Source records —
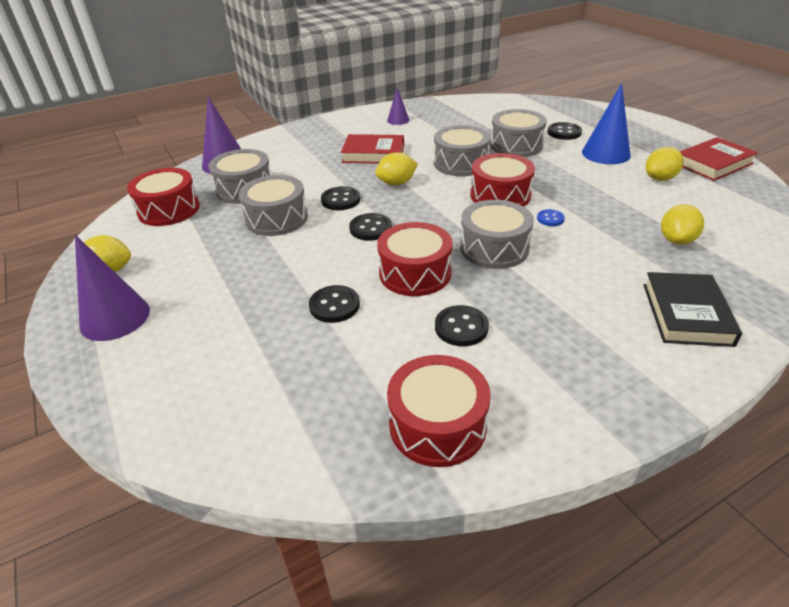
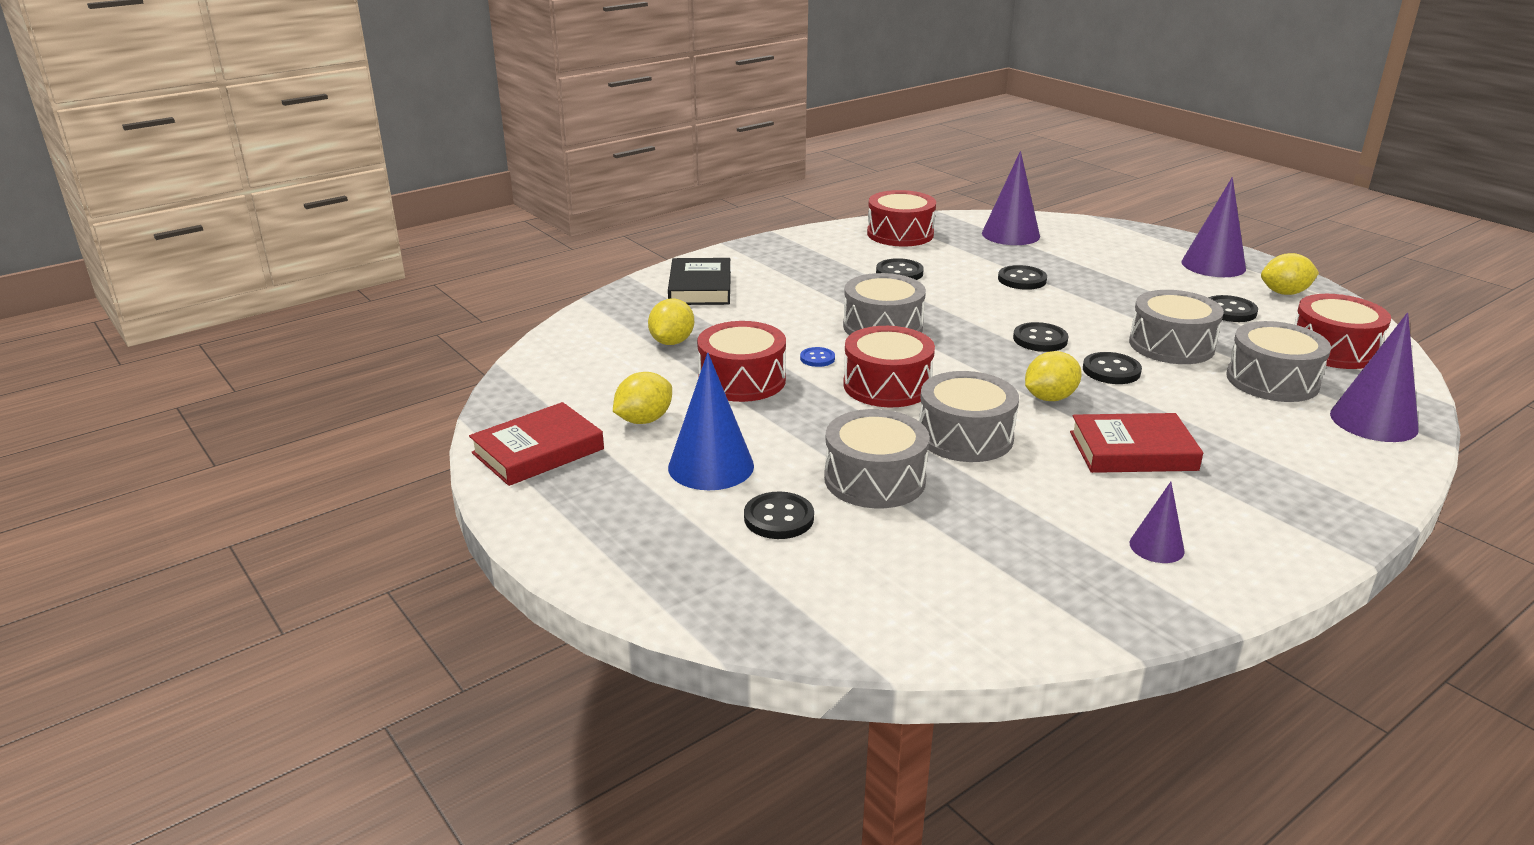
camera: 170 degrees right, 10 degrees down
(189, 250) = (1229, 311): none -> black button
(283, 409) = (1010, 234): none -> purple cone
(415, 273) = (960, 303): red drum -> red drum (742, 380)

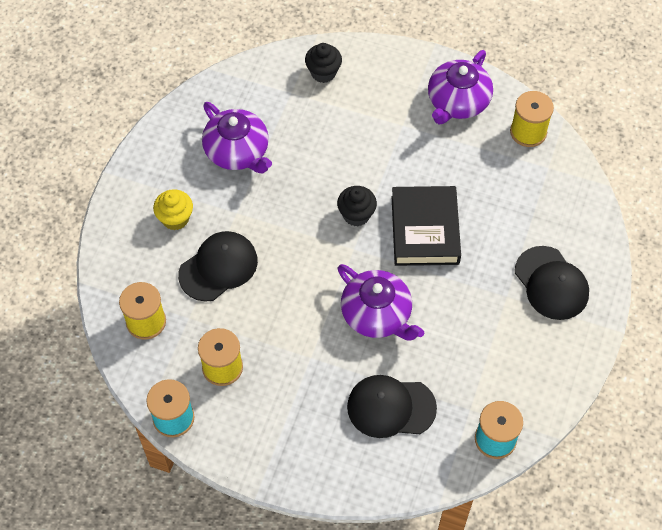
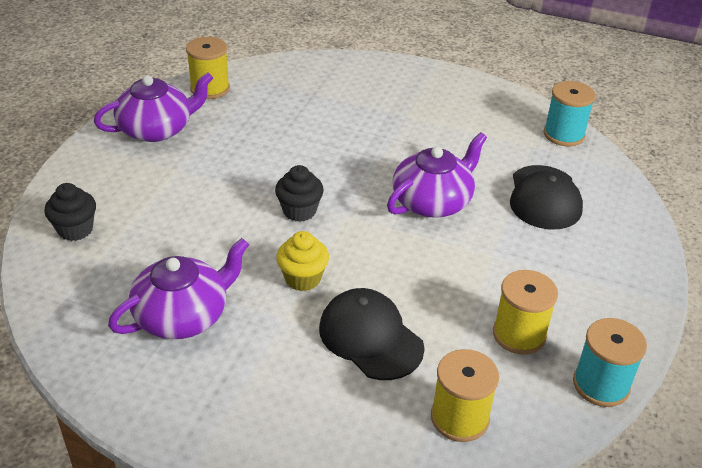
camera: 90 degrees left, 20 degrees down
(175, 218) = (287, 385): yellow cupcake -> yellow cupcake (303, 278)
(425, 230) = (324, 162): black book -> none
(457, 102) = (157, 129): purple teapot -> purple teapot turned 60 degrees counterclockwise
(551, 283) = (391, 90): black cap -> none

What is required — Exactly as they appear above, write out all the entries, but not the images.

Your solution —
camera: 170 degrees right, 10 degrees down
(189, 250) = (1229, 311): none -> black button
(283, 409) = (1010, 234): none -> purple cone
(415, 273) = (960, 303): red drum -> red drum (742, 380)

camera: 90 degrees left, 20 degrees down
(175, 218) = (287, 385): yellow cupcake -> yellow cupcake (303, 278)
(425, 230) = (324, 162): black book -> none
(457, 102) = (157, 129): purple teapot -> purple teapot turned 60 degrees counterclockwise
(551, 283) = (391, 90): black cap -> none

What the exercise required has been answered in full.